Start of INPUT

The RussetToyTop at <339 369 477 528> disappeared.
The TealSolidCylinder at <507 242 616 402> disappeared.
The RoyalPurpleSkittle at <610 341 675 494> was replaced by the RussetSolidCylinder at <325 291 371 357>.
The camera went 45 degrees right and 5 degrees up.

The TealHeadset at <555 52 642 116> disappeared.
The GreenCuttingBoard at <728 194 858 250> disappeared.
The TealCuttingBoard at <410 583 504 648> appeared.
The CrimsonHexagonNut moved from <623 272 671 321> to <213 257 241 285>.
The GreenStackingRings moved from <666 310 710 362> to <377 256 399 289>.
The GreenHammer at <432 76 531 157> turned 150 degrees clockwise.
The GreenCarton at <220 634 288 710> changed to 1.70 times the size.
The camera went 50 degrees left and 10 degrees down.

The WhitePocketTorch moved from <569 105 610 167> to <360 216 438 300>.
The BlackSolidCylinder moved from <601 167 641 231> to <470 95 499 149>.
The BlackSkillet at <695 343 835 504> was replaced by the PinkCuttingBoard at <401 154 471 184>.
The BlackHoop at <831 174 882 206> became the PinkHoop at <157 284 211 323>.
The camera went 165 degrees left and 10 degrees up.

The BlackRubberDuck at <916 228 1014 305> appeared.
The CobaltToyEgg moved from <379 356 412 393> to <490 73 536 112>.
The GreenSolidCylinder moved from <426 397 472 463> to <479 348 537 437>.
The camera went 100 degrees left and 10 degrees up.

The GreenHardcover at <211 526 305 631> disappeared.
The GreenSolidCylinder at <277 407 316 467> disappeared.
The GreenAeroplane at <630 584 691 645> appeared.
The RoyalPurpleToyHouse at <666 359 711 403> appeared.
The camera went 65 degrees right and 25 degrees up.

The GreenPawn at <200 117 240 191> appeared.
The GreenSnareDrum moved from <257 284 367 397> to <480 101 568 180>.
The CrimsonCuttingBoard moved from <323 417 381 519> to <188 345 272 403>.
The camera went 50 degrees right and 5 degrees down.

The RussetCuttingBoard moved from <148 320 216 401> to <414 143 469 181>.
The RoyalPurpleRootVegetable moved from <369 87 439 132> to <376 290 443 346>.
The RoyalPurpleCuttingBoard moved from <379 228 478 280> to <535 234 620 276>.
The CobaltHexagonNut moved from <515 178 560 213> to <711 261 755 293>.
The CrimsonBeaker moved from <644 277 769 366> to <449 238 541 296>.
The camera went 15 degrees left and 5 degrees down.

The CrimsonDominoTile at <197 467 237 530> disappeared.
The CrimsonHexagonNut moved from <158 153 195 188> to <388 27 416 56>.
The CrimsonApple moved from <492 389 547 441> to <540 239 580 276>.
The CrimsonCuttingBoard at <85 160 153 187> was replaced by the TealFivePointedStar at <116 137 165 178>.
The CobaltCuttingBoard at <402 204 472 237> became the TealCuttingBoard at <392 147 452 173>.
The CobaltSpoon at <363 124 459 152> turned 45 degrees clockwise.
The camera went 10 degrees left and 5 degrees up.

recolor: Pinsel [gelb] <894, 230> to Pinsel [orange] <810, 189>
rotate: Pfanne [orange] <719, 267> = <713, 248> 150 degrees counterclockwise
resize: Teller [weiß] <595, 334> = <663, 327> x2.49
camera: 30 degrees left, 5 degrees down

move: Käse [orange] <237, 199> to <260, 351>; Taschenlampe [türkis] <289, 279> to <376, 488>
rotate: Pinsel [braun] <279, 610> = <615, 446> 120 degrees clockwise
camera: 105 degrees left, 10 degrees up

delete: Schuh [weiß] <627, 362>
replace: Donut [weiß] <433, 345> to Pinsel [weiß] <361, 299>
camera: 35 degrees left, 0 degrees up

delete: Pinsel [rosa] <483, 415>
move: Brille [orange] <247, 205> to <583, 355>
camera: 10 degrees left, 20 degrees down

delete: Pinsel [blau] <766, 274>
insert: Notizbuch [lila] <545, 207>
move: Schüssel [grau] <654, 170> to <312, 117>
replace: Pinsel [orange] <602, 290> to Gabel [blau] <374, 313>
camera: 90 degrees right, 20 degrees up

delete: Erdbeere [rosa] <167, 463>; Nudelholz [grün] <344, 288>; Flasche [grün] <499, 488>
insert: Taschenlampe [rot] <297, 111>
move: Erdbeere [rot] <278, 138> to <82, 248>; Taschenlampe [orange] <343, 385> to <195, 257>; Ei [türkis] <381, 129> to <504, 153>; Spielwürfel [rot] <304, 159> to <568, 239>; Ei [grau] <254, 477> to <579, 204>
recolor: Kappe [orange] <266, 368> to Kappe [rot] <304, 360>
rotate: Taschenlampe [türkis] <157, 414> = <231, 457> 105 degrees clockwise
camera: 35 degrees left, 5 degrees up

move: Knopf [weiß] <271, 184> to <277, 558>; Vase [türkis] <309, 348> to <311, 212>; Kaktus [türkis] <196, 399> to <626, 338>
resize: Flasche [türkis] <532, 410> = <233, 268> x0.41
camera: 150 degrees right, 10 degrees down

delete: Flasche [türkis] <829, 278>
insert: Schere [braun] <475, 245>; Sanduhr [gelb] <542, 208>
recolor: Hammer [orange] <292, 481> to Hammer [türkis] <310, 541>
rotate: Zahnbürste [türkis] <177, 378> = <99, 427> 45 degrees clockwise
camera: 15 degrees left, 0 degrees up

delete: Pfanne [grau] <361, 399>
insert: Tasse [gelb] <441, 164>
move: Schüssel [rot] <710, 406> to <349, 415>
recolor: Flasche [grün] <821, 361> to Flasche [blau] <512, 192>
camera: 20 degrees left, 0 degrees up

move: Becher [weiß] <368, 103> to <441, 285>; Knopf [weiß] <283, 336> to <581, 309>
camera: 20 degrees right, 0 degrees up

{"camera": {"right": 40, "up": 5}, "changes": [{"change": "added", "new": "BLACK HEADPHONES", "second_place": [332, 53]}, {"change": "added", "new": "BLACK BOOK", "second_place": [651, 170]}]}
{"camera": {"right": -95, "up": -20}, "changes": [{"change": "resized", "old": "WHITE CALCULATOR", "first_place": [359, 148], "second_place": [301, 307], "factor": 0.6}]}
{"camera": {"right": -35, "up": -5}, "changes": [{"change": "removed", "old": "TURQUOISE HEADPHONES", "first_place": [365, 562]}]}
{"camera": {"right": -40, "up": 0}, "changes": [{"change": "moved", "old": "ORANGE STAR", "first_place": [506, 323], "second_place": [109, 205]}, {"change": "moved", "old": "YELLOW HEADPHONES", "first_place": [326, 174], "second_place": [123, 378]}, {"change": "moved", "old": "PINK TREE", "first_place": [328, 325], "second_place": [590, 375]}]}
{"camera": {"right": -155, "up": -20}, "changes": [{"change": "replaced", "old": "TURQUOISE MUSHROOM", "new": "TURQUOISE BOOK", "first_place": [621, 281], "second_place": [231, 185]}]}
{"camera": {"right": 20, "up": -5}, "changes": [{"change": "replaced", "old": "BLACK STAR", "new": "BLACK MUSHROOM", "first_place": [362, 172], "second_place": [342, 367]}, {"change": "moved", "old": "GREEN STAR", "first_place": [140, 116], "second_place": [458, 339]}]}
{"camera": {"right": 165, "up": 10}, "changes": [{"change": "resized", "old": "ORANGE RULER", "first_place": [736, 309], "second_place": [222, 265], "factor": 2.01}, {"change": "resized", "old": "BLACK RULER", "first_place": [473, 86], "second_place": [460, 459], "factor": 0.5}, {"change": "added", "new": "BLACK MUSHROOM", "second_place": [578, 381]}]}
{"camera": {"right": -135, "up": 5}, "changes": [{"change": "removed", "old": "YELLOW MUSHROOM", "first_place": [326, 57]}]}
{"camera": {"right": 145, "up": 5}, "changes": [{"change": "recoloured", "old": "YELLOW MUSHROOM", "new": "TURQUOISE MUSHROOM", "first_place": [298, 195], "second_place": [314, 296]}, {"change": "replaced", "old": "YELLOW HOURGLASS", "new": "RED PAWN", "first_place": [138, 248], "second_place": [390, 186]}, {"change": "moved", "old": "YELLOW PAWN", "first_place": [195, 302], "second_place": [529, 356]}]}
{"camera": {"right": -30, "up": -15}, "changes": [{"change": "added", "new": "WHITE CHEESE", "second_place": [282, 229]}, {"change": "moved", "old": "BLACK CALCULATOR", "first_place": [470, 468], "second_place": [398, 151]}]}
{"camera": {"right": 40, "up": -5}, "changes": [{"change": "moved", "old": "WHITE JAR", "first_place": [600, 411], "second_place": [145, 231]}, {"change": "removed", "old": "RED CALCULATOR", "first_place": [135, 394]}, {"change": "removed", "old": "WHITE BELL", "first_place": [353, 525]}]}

End of INPUT

• [PROBLEM DETAILS]: Which lines above run from the one containing "The CrimsonCuttingBoard at" to the one containing "move: Knopf [weiß]"? Give them again exactly, both ends included.

• [WRITTEN RESPONSE]:
The CrimsonCuttingBoard at <85 160 153 187> was replaced by the TealFivePointedStar at <116 137 165 178>.
The CobaltCuttingBoard at <402 204 472 237> became the TealCuttingBoard at <392 147 452 173>.
The CobaltSpoon at <363 124 459 152> turned 45 degrees clockwise.
The camera went 10 degrees left and 5 degrees up.

recolor: Pinsel [gelb] <894, 230> to Pinsel [orange] <810, 189>
rotate: Pfanne [orange] <719, 267> = <713, 248> 150 degrees counterclockwise
resize: Teller [weiß] <595, 334> = <663, 327> x2.49
camera: 30 degrees left, 5 degrees down

move: Käse [orange] <237, 199> to <260, 351>; Taschenlampe [türkis] <289, 279> to <376, 488>
rotate: Pinsel [braun] <279, 610> = <615, 446> 120 degrees clockwise
camera: 105 degrees left, 10 degrees up

delete: Schuh [weiß] <627, 362>
replace: Donut [weiß] <433, 345> to Pinsel [weiß] <361, 299>
camera: 35 degrees left, 0 degrees up

delete: Pinsel [rosa] <483, 415>
move: Brille [orange] <247, 205> to <583, 355>
camera: 10 degrees left, 20 degrees down

delete: Pinsel [blau] <766, 274>
insert: Notizbuch [lila] <545, 207>
move: Schüssel [grau] <654, 170> to <312, 117>
replace: Pinsel [orange] <602, 290> to Gabel [blau] <374, 313>
camera: 90 degrees right, 20 degrees up

delete: Erdbeere [rosa] <167, 463>; Nudelholz [grün] <344, 288>; Flasche [grün] <499, 488>
insert: Taschenlampe [rot] <297, 111>
move: Erdbeere [rot] <278, 138> to <82, 248>; Taschenlampe [orange] <343, 385> to <195, 257>; Ei [türkis] <381, 129> to <504, 153>; Spielwürfel [rot] <304, 159> to <568, 239>; Ei [grau] <254, 477> to <579, 204>
recolor: Kappe [orange] <266, 368> to Kappe [rot] <304, 360>
rotate: Taschenlampe [türkis] <157, 414> = <231, 457> 105 degrees clockwise
camera: 35 degrees left, 5 degrees up

move: Knopf [weiß] <271, 184> to <277, 558>; Vase [türkis] <309, 348> to <311, 212>; Kaktus [türkis] <196, 399> to <626, 338>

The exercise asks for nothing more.